Task instructions: Please reproduce, exactly as given, the lines running from the start of the data to the line containing "C203: none ->", inclusive, and omit the pictures.

:: Input

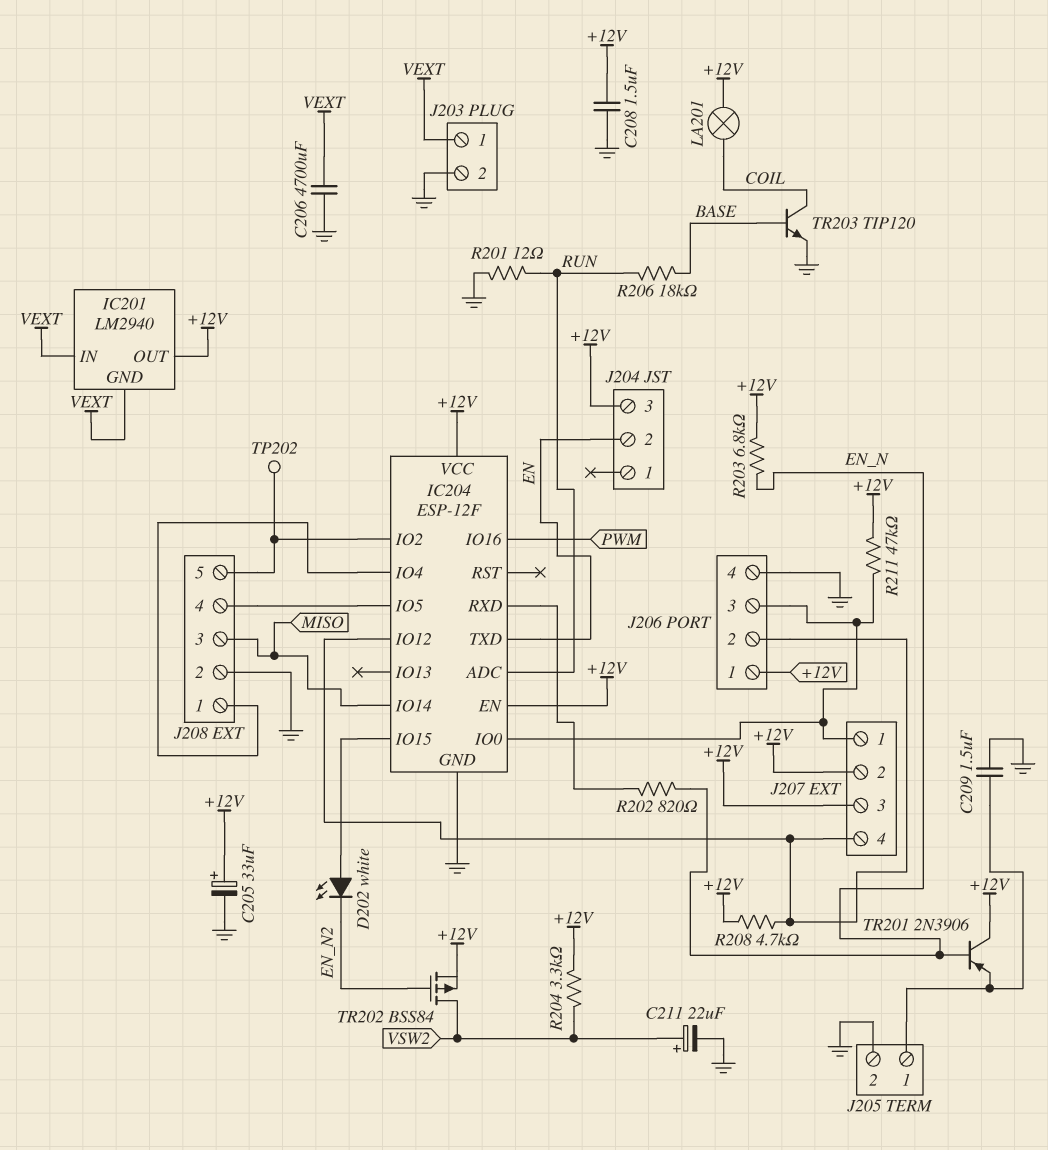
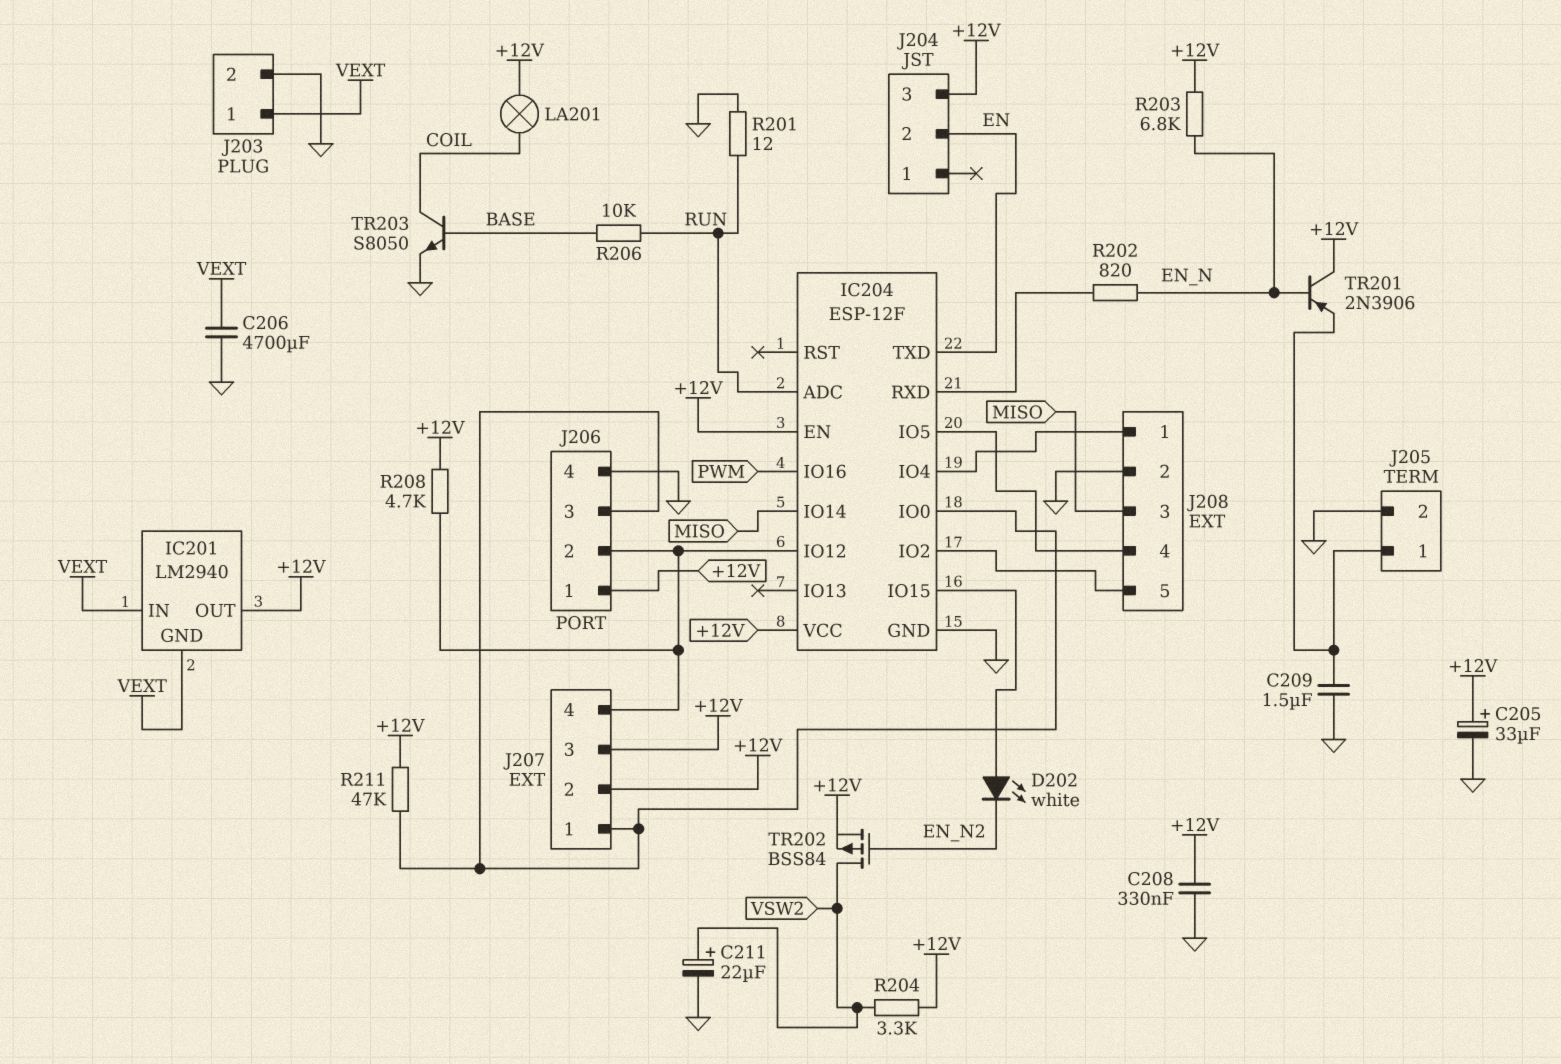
C208: 1.5uF (+12V, GND) -> 330nF (+12V, GND)
R206: 18k (BASE, RUN) -> 10k (BASE, RUN)
TP202: test point (IC204/IO2) -> none
TR203: NPN TIP120 (B BASE, C COIL, E GND) -> NPN S8050 (B BASE, C COIL, E GND)

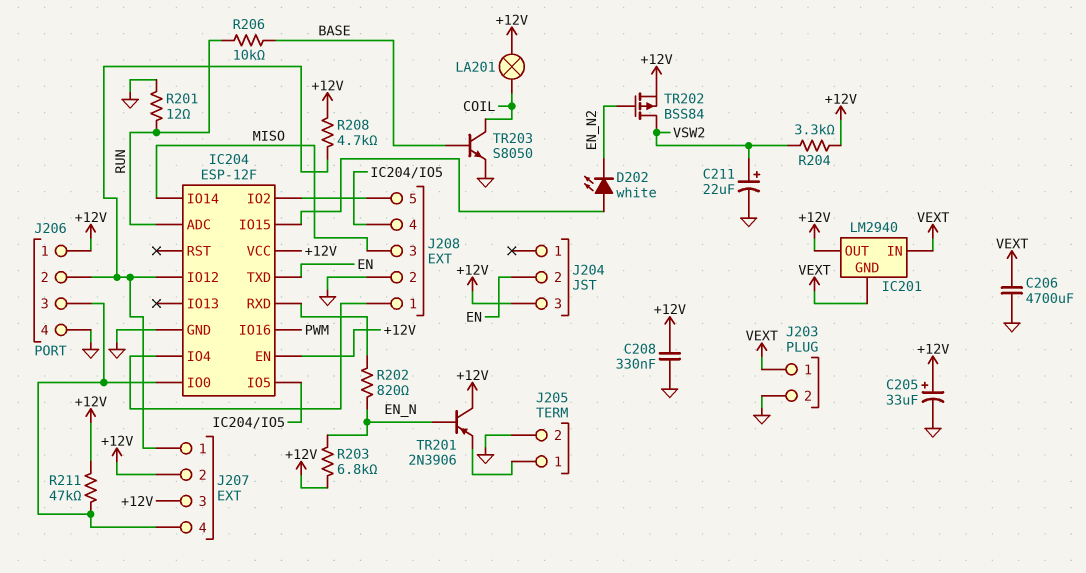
C209: 1.5uF (GND, J205/1) -> none
J207 pin 1: IC204/IO0 -> IC204/IO12
J207 pin 4: IC204/IO12 -> IC204/IO0

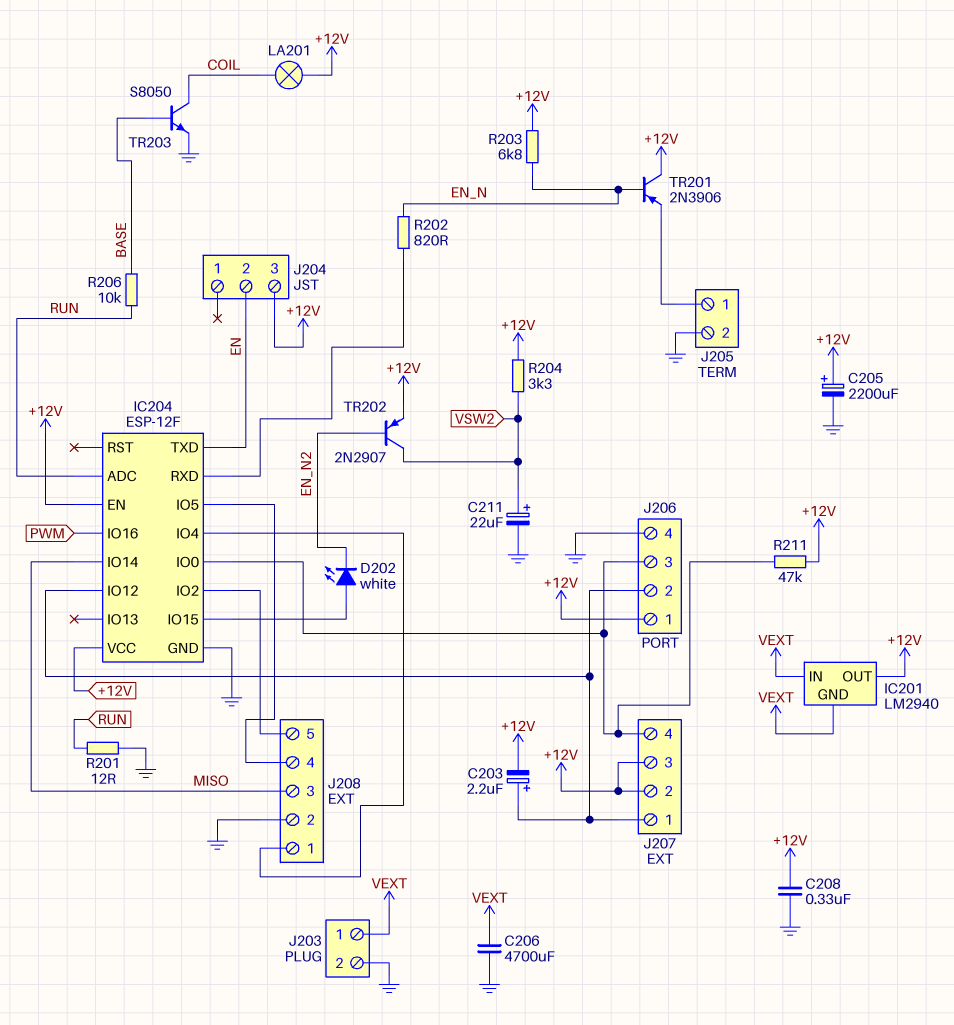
C203: none -> 2.2uF (plus IC204/IO12, minus +12V)
C205: 33uF (plus +12V, minus GND) -> 2200uF (plus +12V, minus GND)
R208: 4.7k (+12V, IC204/IO12) -> none
TR202: PMOS BSS84 (G EN_N2, D VSW2, S +12V) -> PNP 2N2907 (B EN_N2, C VSW2, E +12V)

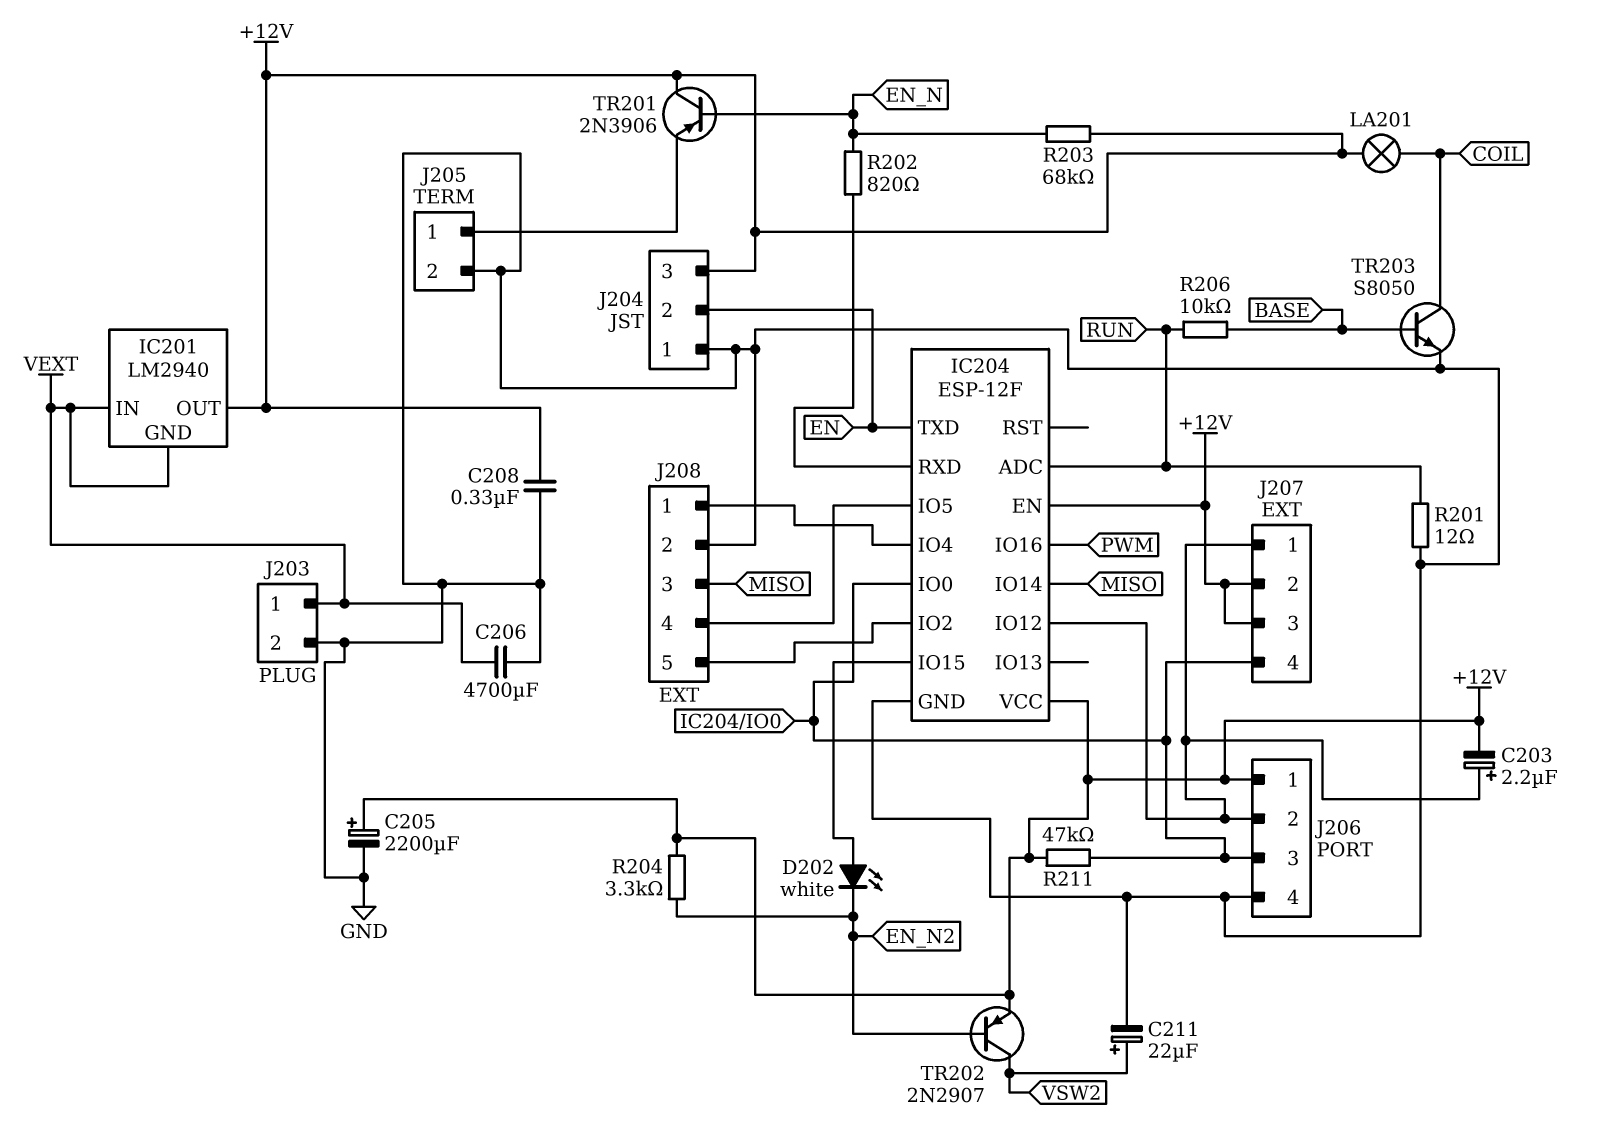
J204 pin 1: none -> GND
R203: 6.8k (+12V, EN_N) -> 68k (+12V, EN_N)
R204: 3.3k (+12V, VSW2) -> 3.3k (+12V, EN_N2)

::::

Exercise result:
C208: 1.5uF (+12V, GND) -> 330nF (+12V, GND)
R206: 18k (BASE, RUN) -> 10k (BASE, RUN)
TP202: test point (IC204/IO2) -> none
TR203: NPN TIP120 (B BASE, C COIL, E GND) -> NPN S8050 (B BASE, C COIL, E GND)

C209: 1.5uF (GND, J205/1) -> none
J207 pin 1: IC204/IO0 -> IC204/IO12
J207 pin 4: IC204/IO12 -> IC204/IO0

C203: none -> 2.2uF (plus IC204/IO12, minus +12V)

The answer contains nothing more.